STORED ROWS:
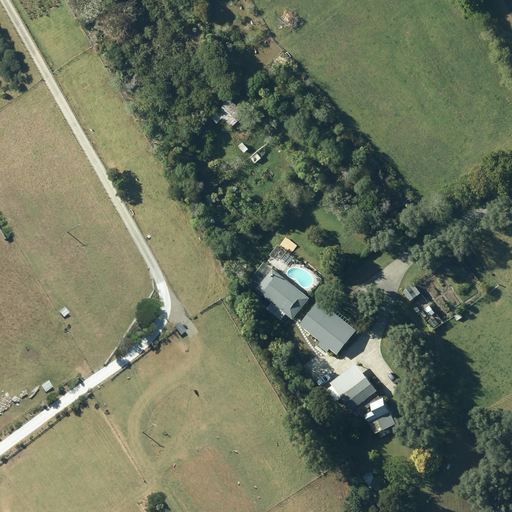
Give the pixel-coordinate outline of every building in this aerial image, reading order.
[(216,109),(231,124),(244,112),(229,97),(216,109)] [(222,116),(217,111),(212,116),(216,121),(222,116)] [(239,146),(244,151),(248,147),(244,141),(239,146)] [(251,157),(256,164),(261,160),(255,153),(251,157)] [(208,220),(211,224),(216,219),(213,215),(208,220)] [(278,306),(293,318),(310,297),(273,267),(256,289),(272,302),(270,305),(275,309),(278,306)] [(403,289),(411,300),(421,292),(413,282),(403,289)] [(330,348),(337,354),(357,329),(330,308),(328,311),(317,303),(300,324),(321,341),(319,344),(327,351),(330,348)] [(428,320),(433,327),(439,323),(433,316),(428,320)] [(354,408),(359,414),(371,405),(371,403),(381,398),(376,391),(377,390),(356,363),(331,382),(352,409),(354,408)] [(393,418),(384,398),(371,403),(374,409),(366,413),(371,424),(380,420),(384,429),(393,425),(394,428),(400,424),(397,416),(393,418)] [(364,477),(373,492),(381,488),(372,472),(364,477)]
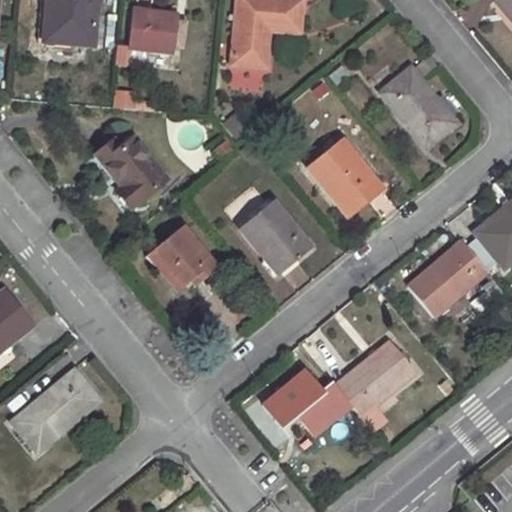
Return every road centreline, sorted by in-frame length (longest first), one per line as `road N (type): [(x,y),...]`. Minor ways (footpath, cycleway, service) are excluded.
road 1 (residential): [(511,148),(172,419)]
road 2 (residential): [(172,419),(0,204)]
road 3 (secondary): [(382,511),(511,402)]
road 4 (residential): [(412,0),(511,117)]
road 5 (residential): [(59,511),(172,419)]
road 6 (residential): [(251,511),(172,419)]
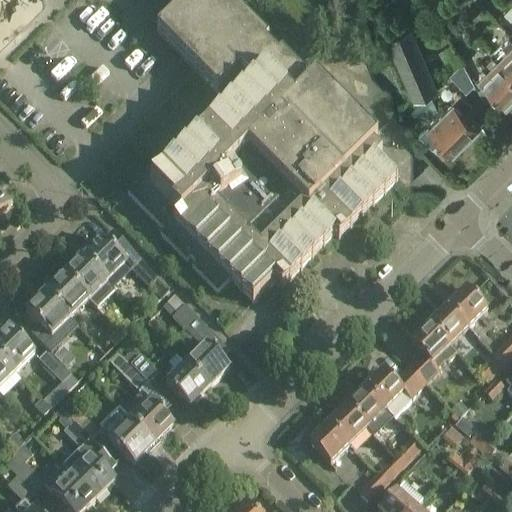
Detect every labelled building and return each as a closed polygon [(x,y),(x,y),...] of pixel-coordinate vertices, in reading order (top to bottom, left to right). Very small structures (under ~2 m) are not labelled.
[(187,264),(191,260),(196,265),(192,269),(218,295),(230,283),(253,306),(275,285),(282,292),(335,240),(339,244),(398,186),(376,164),(382,158),(374,150),(378,146),(316,84),(295,105),(289,99),(306,82),(282,58),(279,61),(266,48),(269,45),(224,0),(191,0),(157,34),(218,95),(225,88),(238,102),(165,174),(158,166),(128,196),(165,234),(161,237),(187,264)] [(449,10),(456,17),(465,9),(458,1),(449,10)] [(411,29),(387,39),(412,99),(436,89),(411,29)] [(501,44),(491,55),(496,60),(511,76),(511,39),(509,36),(508,35),(500,43),(501,44)] [(442,54),(449,68),(460,62),(452,48),(442,54)] [(504,105),(511,96),(511,76),(496,60),(478,79),(504,105)] [(466,94),(473,86),(461,64),(449,77),(466,94)] [(452,153),(457,148),(459,150),(475,134),(473,132),(478,127),(466,115),(472,109),(461,97),(454,103),(454,102),(419,136),(431,148),(437,142),(447,152),(449,150),(452,153)] [(0,220),(11,210),(0,199),(0,220)] [(101,243),(83,261),(108,287),(127,268),(101,243)] [(115,294),(108,287),(83,261),(64,280),(89,305),(96,312),(115,294)] [(149,292),(158,283),(140,265),(131,274),(149,292)] [(89,305),(64,280),(45,298),(70,324),(89,305)] [(467,292),(447,311),(469,332),(488,313),(467,292)] [(51,343),(70,324),(45,298),(26,317),(51,343)] [(178,298),(165,311),(191,338),(204,326),(178,298)] [(451,350),(469,332),(447,311),(429,329),(451,350)] [(117,334),(125,341),(135,331),(127,324),(117,334)] [(439,376),(432,369),(451,350),(429,329),(411,347),(422,358),(408,372),(425,389),(439,376)] [(9,333),(0,342),(0,361),(16,378),(35,359),(9,333)] [(116,350),(125,341),(117,334),(108,343),(116,350)] [(511,342),(494,360),(504,370),(511,362),(511,342)] [(186,368),(211,393),(230,373),(222,364),(221,365),(205,350),(186,368)] [(71,379),(65,373),(47,356),(39,364),(69,395),(78,386),(71,379)] [(149,388),(131,370),(118,357),(109,366),(139,397),(149,388)] [(0,393),(16,378),(0,361),(0,393)] [(131,370),(149,388),(158,379),(140,361),(131,370)] [(211,393),(186,368),(166,388),(174,396),(173,397),(176,401),(177,399),(190,412),(211,393)] [(480,380),(488,388),(497,378),(489,371),(480,380)] [(412,403),(425,389),(408,372),(395,385),(384,374),(364,393),(393,422),(394,423),(413,404),(412,403)] [(497,385),(491,392),(486,397),(491,402),(503,391),(497,385)] [(364,393),(345,412),(367,434),(374,441),(393,422),(364,393)] [(123,418),(131,426),(154,449),(173,429),(163,420),(165,418),(149,402),(136,415),(131,410),(123,418)] [(45,420),(51,414),(42,404),(36,411),(45,420)] [(345,412),(327,429),(349,451),(367,434),(345,412)] [(100,436),(82,418),(79,415),(71,423),(74,426),(91,443),(92,444),(100,436)] [(464,437),(471,429),(462,422),(455,430),(464,437)] [(91,443),(74,426),(63,436),(80,453),(91,443)] [(133,469),(154,449),(131,426),(122,435),(119,432),(106,445),(123,461),(124,460),(133,469)] [(330,469),(349,451),(327,429),(309,447),(330,469)] [(25,448),(21,444),(16,438),(9,445),(19,455),(25,448)] [(470,447),(480,455),(486,448),(476,440),(470,447)] [(91,443),(80,453),(63,471),(96,505),(115,487),(107,479),(117,469),(92,444),(91,443)] [(496,456),(486,448),(480,455),(494,467),(499,462),(494,458),(496,456)] [(408,455),(399,464),(407,471),(415,462),(408,455)] [(449,465),(456,471),(462,463),(455,457),(449,465)] [(464,465),(462,463),(456,471),(468,481),(480,466),(470,457),(464,465)] [(4,469),(17,481),(36,500),(45,491),(44,490),(45,489),(15,458),(4,469)] [(407,471),(399,464),(391,473),(398,480),(407,471)] [(63,471),(45,489),(44,490),(45,491),(65,511),(89,511),(96,505),(63,471)] [(31,511),(27,508),(36,500),(17,481),(7,491),(23,507),(17,511),(31,511)] [(360,498),(369,508),(388,490),(378,481),(360,498)] [(382,511),(418,511),(425,505),(405,487),(382,511)] [(484,494),(494,503),(500,496),(490,487),(484,494)] [(509,503),(500,496),(494,503),(503,510),(509,503)]
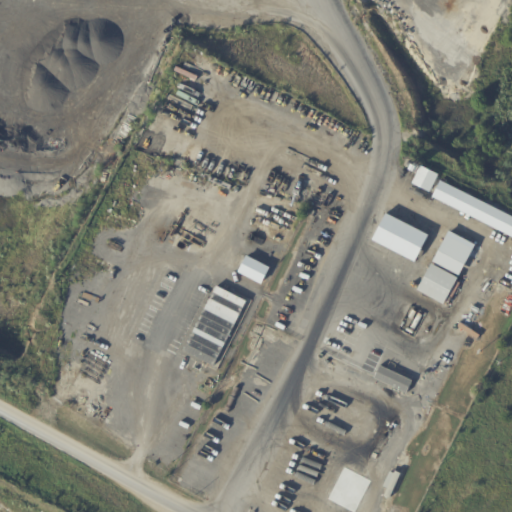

WHAT THE EXERCISE ASKS: Render all the entries above as a JSON list of strings, one string per line, with blank lines omitted. Leave the pictures out.

SOLUTION FOR THIS TASK:
[
  "Give the pixel-coordinate outline of every building in this aerial image, reading order.",
  "[(216,109),(231,124),(244,112),(229,97),(216,109)] [(222,116),(217,111),(212,116),(216,121),(222,116)] [(239,146),(244,151),(248,147),(244,141),(239,146)] [(251,157),(256,164),(261,160),(255,153),(251,157)] [(208,220),(211,224),(216,219),(213,215),(208,220)] [(278,306),(293,318),(310,297),(273,267),(256,289),(272,302),(270,305),(275,309),(278,306)] [(403,289),(411,300),(421,292),(413,282),(403,289)] [(330,348),(337,354),(357,329),(330,308),(328,311),(317,303),(300,324),(321,341),(319,344),(327,351),(330,348)] [(428,320),(433,327),(439,323),(433,316),(428,320)] [(354,408),(359,414),(371,405),(371,403),(381,398),(376,391),(377,390),(356,363),(331,382),(352,409),(354,408)] [(393,418),(384,398),(371,403),(374,409),(366,413),(371,424),(380,420),(384,429),(393,425),(394,428),(400,424),(397,416),(393,418)] [(364,477),(373,492),(381,488),(372,472),(364,477)]",
  "Return every road centreline, sorted by in-frame length (longest first), one per line as `road N (type): [(x,y),...]`. Minor ways (footpath, cycleway, service) are excluded.",
  "road 1 (residential): [(511,148),(172,419)]",
  "road 2 (residential): [(172,419),(0,204)]",
  "road 3 (secondary): [(382,511),(511,402)]",
  "road 4 (residential): [(412,0),(511,117)]",
  "road 5 (residential): [(59,511),(172,419)]",
  "road 6 (residential): [(251,511),(172,419)]",
  "Detect every labelled building and return each as a closed polygon [(x,y),(x,y),...] of pixel-coordinate vertices, in reading order (top to bottom, left to right). Very small structures (under ~2 m) are not labelled.",
  "[(187,264),(191,260),(196,265),(192,269),(218,295),(230,283),(253,306),(275,285),(282,292),(335,240),(339,244),(398,186),(376,164),(382,158),(374,150),(378,146),(316,84),(295,105),(289,99),(306,82),(282,58),(279,61),(266,48),(269,45),(224,0),(191,0),(157,34),(218,95),(225,88),(238,102),(165,174),(158,166),(128,196),(165,234),(161,237),(187,264)] [(449,10),(456,17),(465,9),(458,1),(449,10)] [(411,29),(387,39),(412,99),(436,89),(411,29)] [(501,44),(491,55),(496,60),(511,76),(511,39),(509,36),(508,35),(500,43),(501,44)] [(442,54),(449,68),(460,62),(452,48),(442,54)] [(504,105),(511,96),(511,76),(496,60),(478,79),(504,105)] [(466,94),(473,86),(461,64),(449,77),(466,94)] [(452,153),(457,148),(459,150),(475,134),(473,132),(478,127),(466,115),(472,109),(461,97),(454,103),(454,102),(419,136),(431,148),(437,142),(447,152),(449,150),(452,153)] [(0,220),(11,210),(0,199),(0,220)] [(101,243),(83,261),(108,287),(127,268),(101,243)] [(115,294),(108,287),(83,261),(64,280),(89,305),(96,312),(115,294)] [(149,292),(158,283),(140,265),(131,274),(149,292)] [(89,305),(64,280),(45,298),(70,324),(89,305)] [(467,292),(447,311),(469,332),(488,313),(467,292)] [(51,343),(70,324),(45,298),(26,317),(51,343)] [(178,298),(165,311),(191,338),(204,326),(178,298)] [(451,350),(469,332),(447,311),(429,329),(451,350)] [(117,334),(125,341),(135,331),(127,324),(117,334)] [(439,376),(432,369),(451,350),(429,329),(411,347),(422,358),(408,372),(425,389),(439,376)] [(9,333),(0,342),(0,361),(16,378),(35,359),(9,333)] [(116,350),(125,341),(117,334),(108,343),(116,350)] [(511,342),(494,360),(504,370),(511,362),(511,342)] [(186,368),(211,393),(230,373),(222,364),(221,365),(205,350),(186,368)] [(71,379),(65,373),(47,356),(39,364),(69,395),(78,386),(71,379)] [(149,388),(131,370),(118,357),(109,366),(139,397),(149,388)] [(0,393),(16,378),(0,361),(0,393)] [(131,370),(149,388),(158,379),(140,361),(131,370)] [(211,393),(186,368),(166,388),(174,396),(173,397),(176,401),(177,399),(190,412),(211,393)] [(480,380),(488,388),(497,378),(489,371),(480,380)] [(412,403),(425,389),(408,372),(395,385),(384,374),(364,393),(393,422),(394,423),(413,404),(412,403)] [(497,385),(491,392),(486,397),(491,402),(503,391),(497,385)] [(364,393),(345,412),(367,434),(374,441),(393,422),(364,393)] [(123,418),(131,426),(154,449),(173,429),(163,420),(165,418),(149,402),(136,415),(131,410),(123,418)] [(45,420),(51,414),(42,404),(36,411),(45,420)] [(345,412),(327,429),(349,451),(367,434),(345,412)] [(100,436),(82,418),(79,415),(71,423),(74,426),(91,443),(92,444),(100,436)] [(464,437),(471,429),(462,422),(455,430),(464,437)] [(91,443),(74,426),(63,436),(80,453),(91,443)] [(133,469),(154,449),(131,426),(122,435),(119,432),(106,445),(123,461),(124,460),(133,469)] [(330,469),(349,451),(327,429),(309,447),(330,469)] [(25,448),(21,444),(16,438),(9,445),(19,455),(25,448)] [(470,447),(480,455),(486,448),(476,440),(470,447)] [(91,443),(80,453),(63,471),(96,505),(115,487),(107,479),(117,469),(92,444),(91,443)] [(496,456),(486,448),(480,455),(494,467),(499,462),(494,458),(496,456)] [(408,455),(399,464),(407,471),(415,462),(408,455)] [(449,465),(456,471),(462,463),(455,457),(449,465)] [(464,465),(462,463),(456,471),(468,481),(480,466),(470,457),(464,465)] [(4,469),(17,481),(36,500),(45,491),(44,490),(45,489),(15,458),(4,469)] [(407,471),(399,464),(391,473),(398,480),(407,471)] [(63,471),(45,489),(44,490),(45,491),(65,511),(89,511),(96,505),(63,471)] [(31,511),(27,508),(36,500),(17,481),(7,491),(23,507),(17,511),(31,511)] [(360,498),(369,508),(388,490),(378,481),(360,498)] [(382,511),(418,511),(425,505),(405,487),(382,511)] [(484,494),(494,503),(500,496),(490,487),(484,494)] [(509,503),(500,496),(494,503),(503,510),(509,503)]"
]